___ Records supplied ___
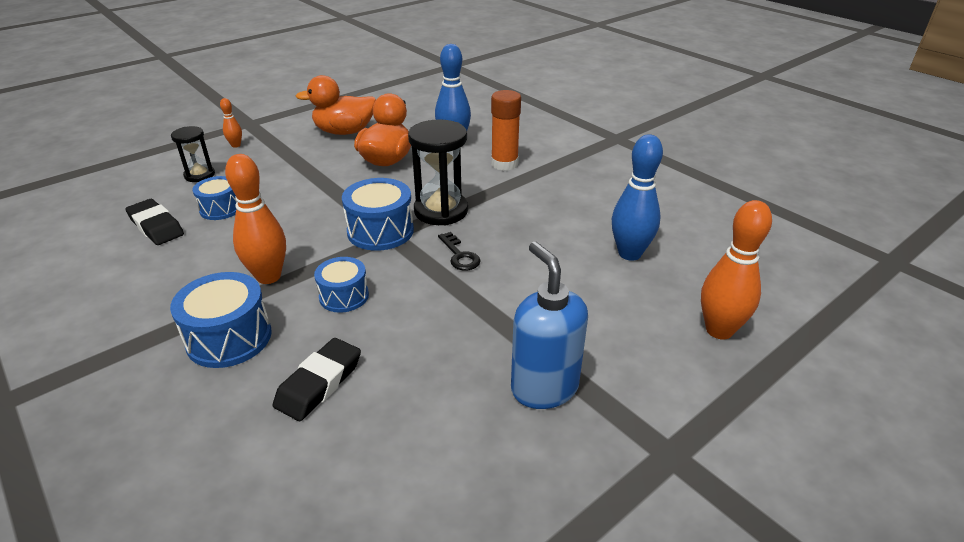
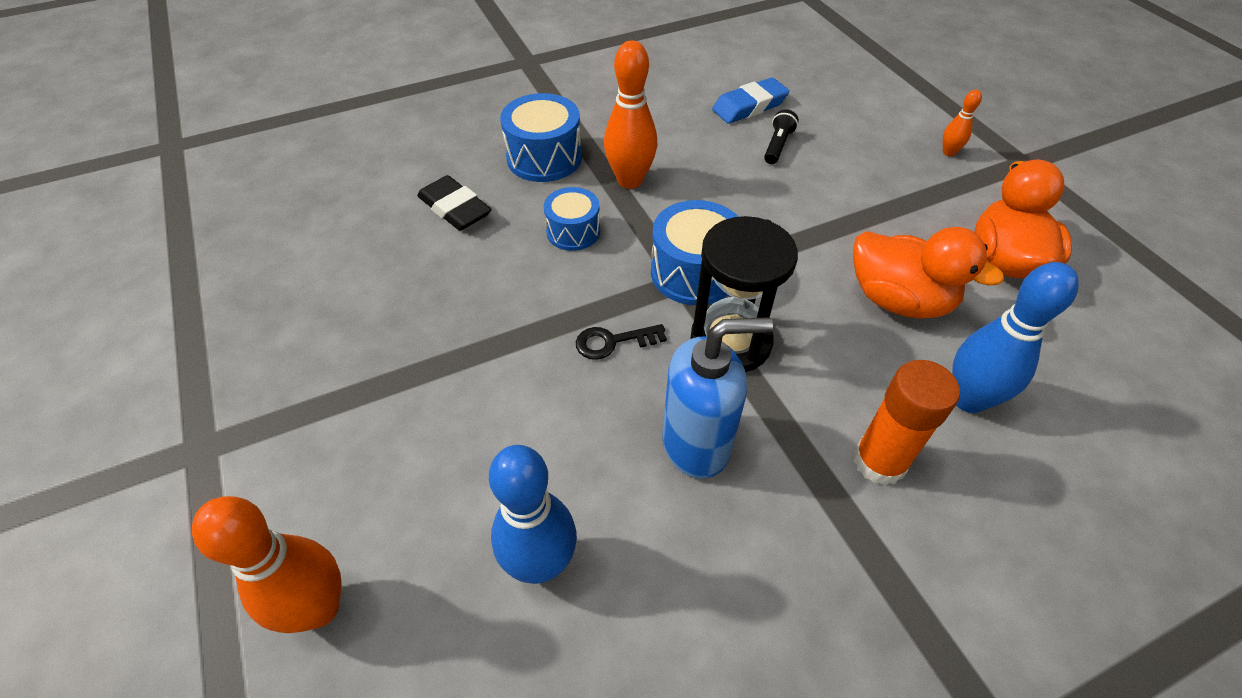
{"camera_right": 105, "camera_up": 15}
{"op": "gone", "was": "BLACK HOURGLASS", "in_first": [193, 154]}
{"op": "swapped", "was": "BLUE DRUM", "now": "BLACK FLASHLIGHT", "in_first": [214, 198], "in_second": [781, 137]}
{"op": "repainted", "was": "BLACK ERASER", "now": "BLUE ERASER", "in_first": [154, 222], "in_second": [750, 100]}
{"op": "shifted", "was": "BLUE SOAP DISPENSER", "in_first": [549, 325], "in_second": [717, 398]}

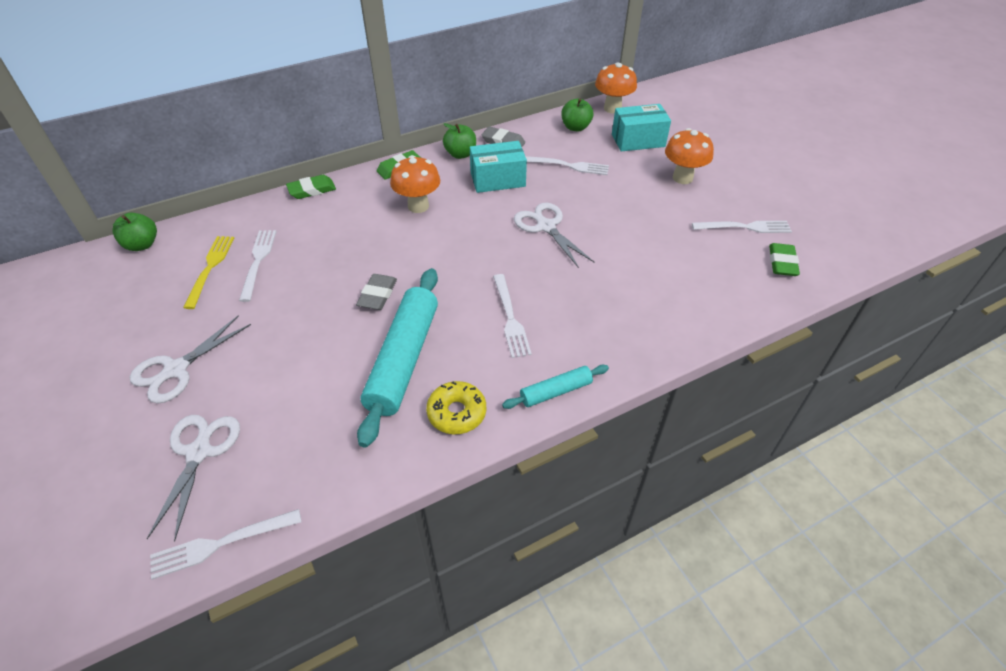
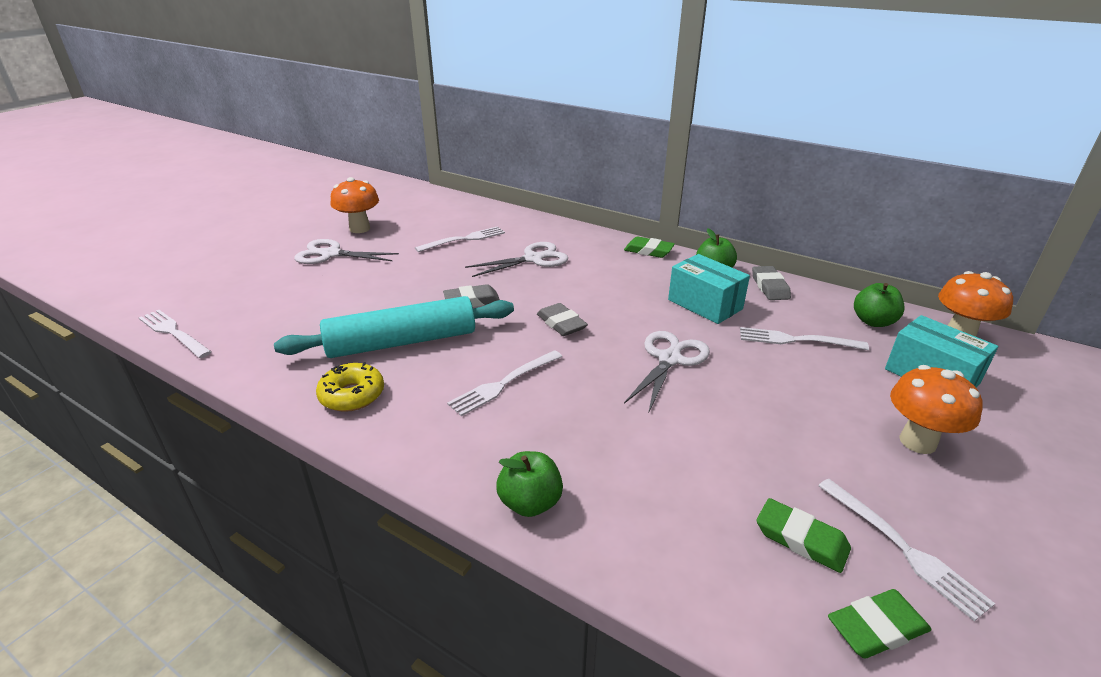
{"camera_right": 60, "camera_up": -15}
{"op": "shifted", "was": "ORANGE MUSHROOM", "in_first": [415, 184], "in_second": [355, 205]}
{"op": "rotated", "was": "WHITE FORK", "in_first": [567, 165], "in_second": [804, 338], "clockwise": 120}
{"op": "shifted", "was": "GREEN ERASER", "in_first": [311, 187], "in_second": [803, 535]}
{"op": "shifted", "was": "GREEN APPLE", "in_first": [134, 232], "in_second": [529, 484]}
{"op": "gone", "was": "YELLOW FORK", "in_first": [208, 272]}
{"op": "gone", "was": "TURQUOISE ROLLING PIN", "in_first": [555, 387]}
{"op": "shifted", "was": "WHITE SCISSORS", "in_first": [193, 478], "in_second": [516, 259]}
{"op": "new", "now": "GREY ERASER", "in_second": [562, 319]}

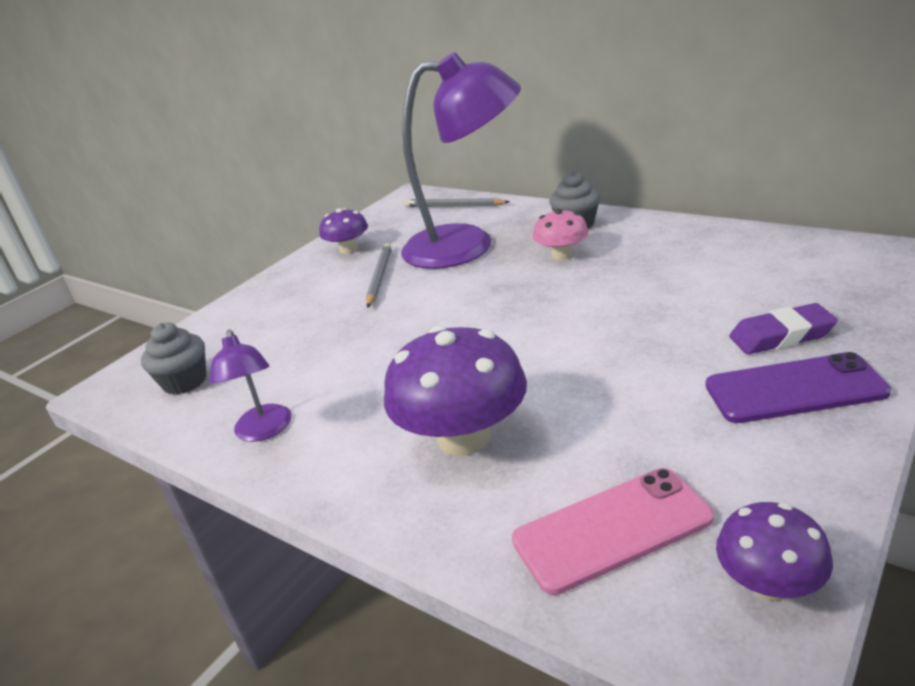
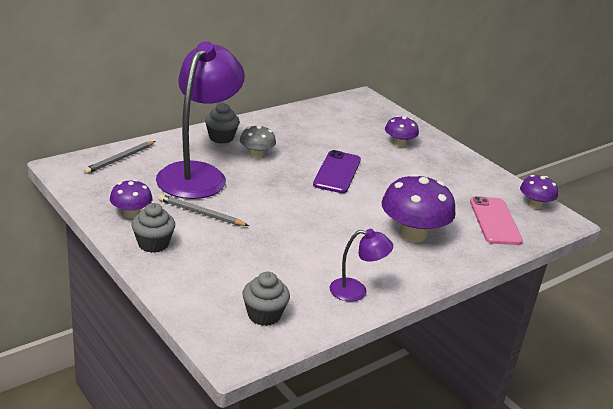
{"camera_right": -80, "camera_up": 0}
{"op": "repainted", "was": "PINK MUSHROOM", "now": "GREY MUSHROOM", "in_first": [561, 234], "in_second": [258, 141]}
{"op": "swapped", "was": "PURPLE ERASER", "now": "PURPLE MUSHROOM", "in_first": [783, 328], "in_second": [402, 131]}
{"op": "shifted", "was": "PURPLE PHONE", "in_first": [798, 387], "in_second": [337, 171]}
{"op": "new", "now": "GREY CUPCAKE", "in_second": [153, 228]}

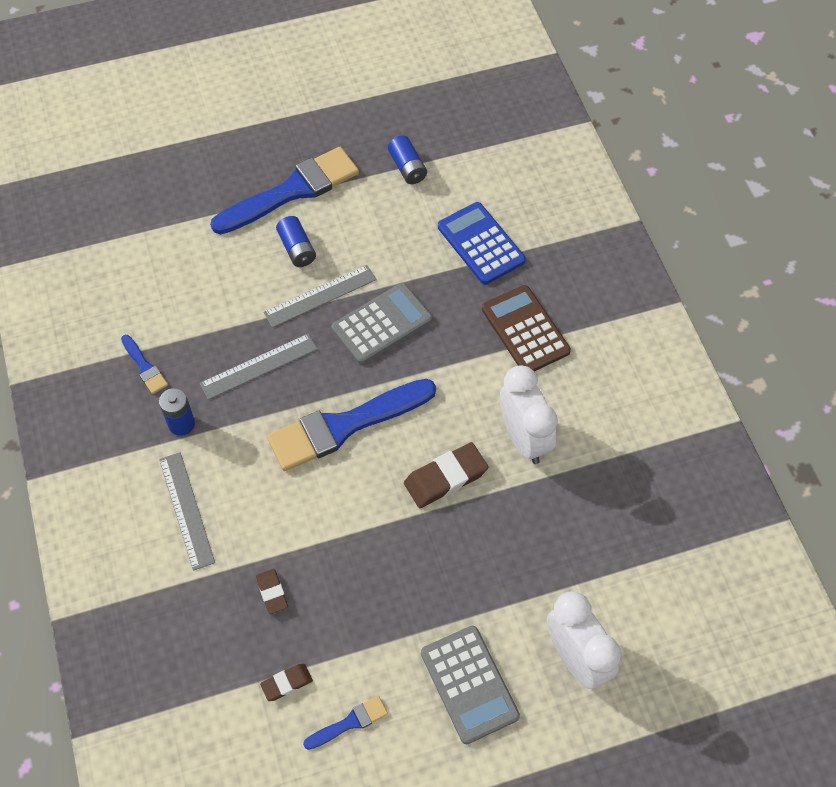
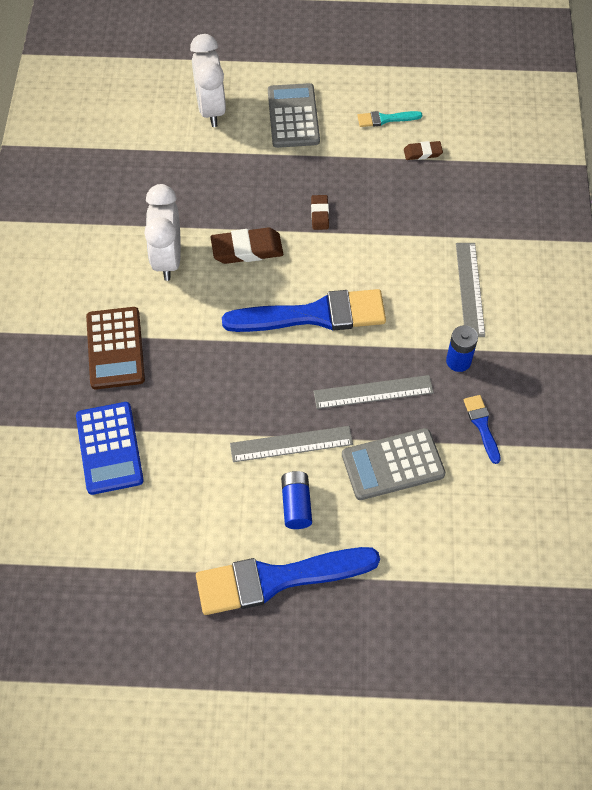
{"camera_right": -160, "camera_up": 0}
{"op": "gone", "was": "BLUE BATTERY", "in_first": [407, 159]}
{"op": "shifted", "was": "GREY CALCULATOR", "in_first": [382, 323], "in_second": [394, 464]}
{"op": "shifted", "was": "BROWN ERASER", "in_first": [272, 591], "in_second": [320, 212]}
{"op": "repainted", "was": "BLUE BRUSH", "now": "TURQUOISE BRUSH", "in_first": [345, 723], "in_second": [390, 119]}

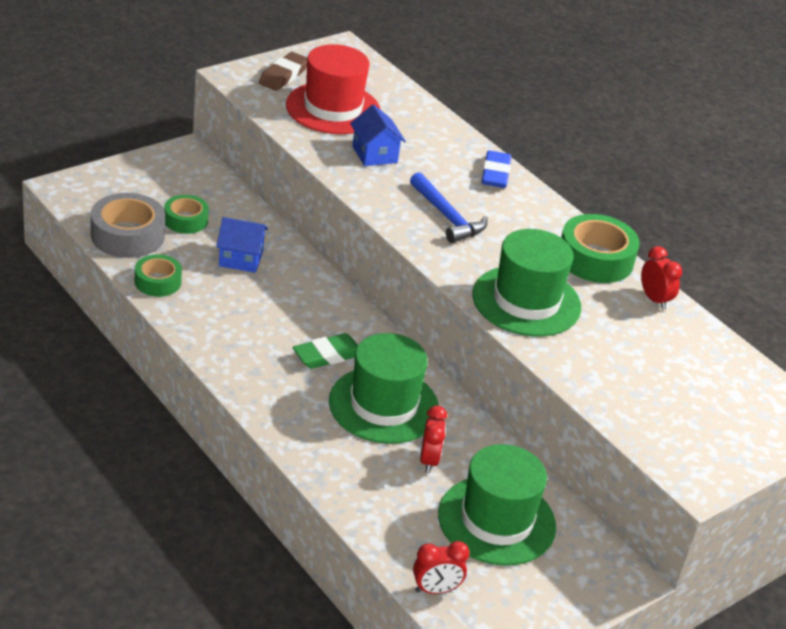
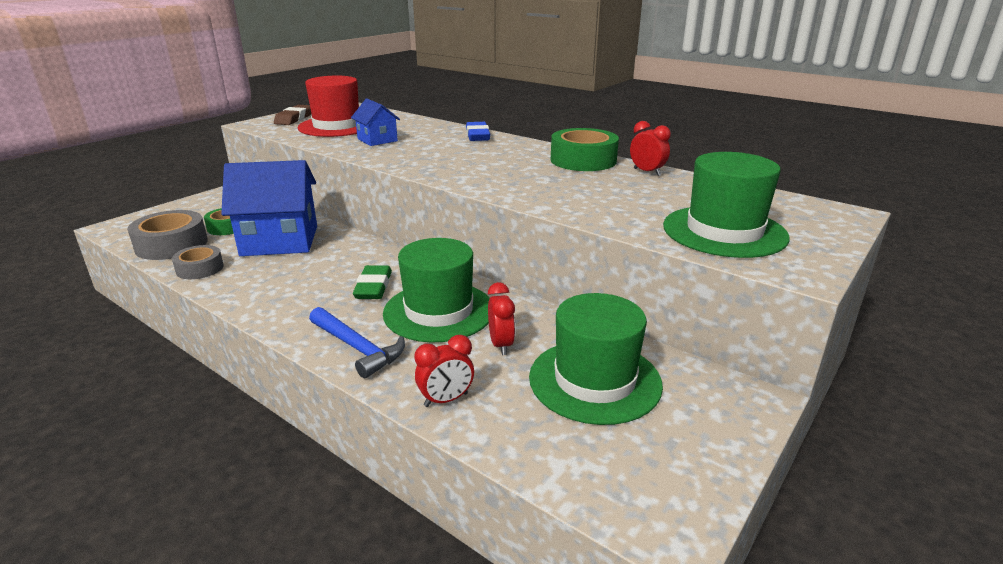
{"camera_right": -10, "camera_up": -10}
{"op": "shifted", "was": "BLUE HAMMER", "in_first": [449, 207], "in_second": [357, 342]}
{"op": "scaled", "was": "BLUE HOUSE", "in_first": [242, 245], "in_second": [269, 208], "ratio": 1.95}
{"op": "shifted", "was": "GREEN HAT", "in_first": [526, 283], "in_second": [726, 205]}
{"op": "repainted", "was": "GREEN TAPE", "now": "GREY TAPE", "in_first": [158, 275], "in_second": [198, 262]}
{"op": "rotated", "was": "GREEN ERASER", "in_first": [325, 351], "in_second": [372, 282], "clockwise": -45}
{"op": "shifted", "was": "RED CLOCK", "in_first": [441, 567], "in_second": [444, 371]}

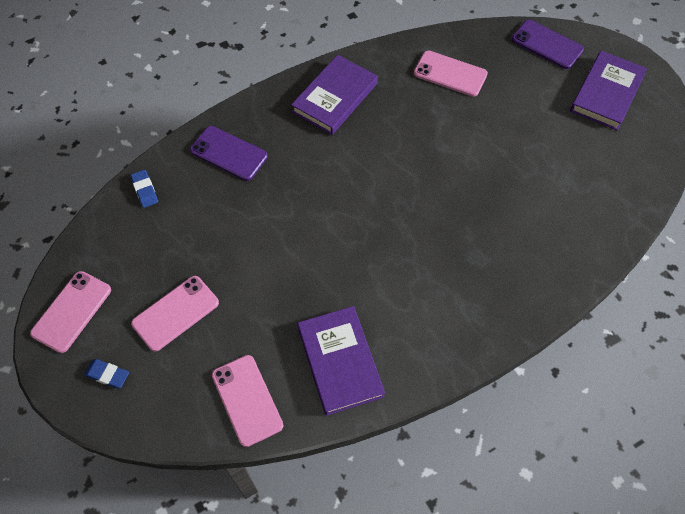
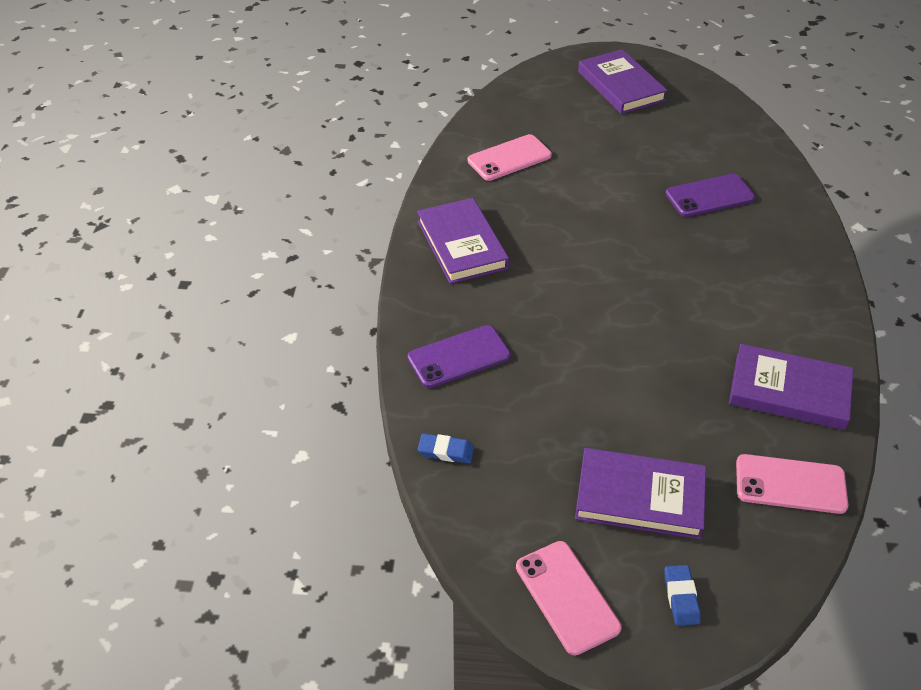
{"camera_right": -55, "camera_up": -15}
{"op": "shifted", "was": "PURPLE PHONE", "in_first": [548, 44], "in_second": [710, 195]}
{"op": "swapped", "was": "PINK PHONE", "now": "PURPLE BOOK", "in_first": [175, 313], "in_second": [640, 493]}
{"op": "rotated", "was": "BLUE ERASER", "in_first": [106, 374], "in_second": [682, 595], "clockwise": -60}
___
▸ The problem
Lines with the word "BLACK" in them: report all of these from the listing above.

▸ Solution to this task
{"op": "gone", "was": "BLACK HOURGLASS", "in_first": [193, 154]}
{"op": "swapped", "was": "BLUE DRUM", "now": "BLACK FLASHLIGHT", "in_first": [214, 198], "in_second": [781, 137]}
{"op": "repainted", "was": "BLACK ERASER", "now": "BLUE ERASER", "in_first": [154, 222], "in_second": [750, 100]}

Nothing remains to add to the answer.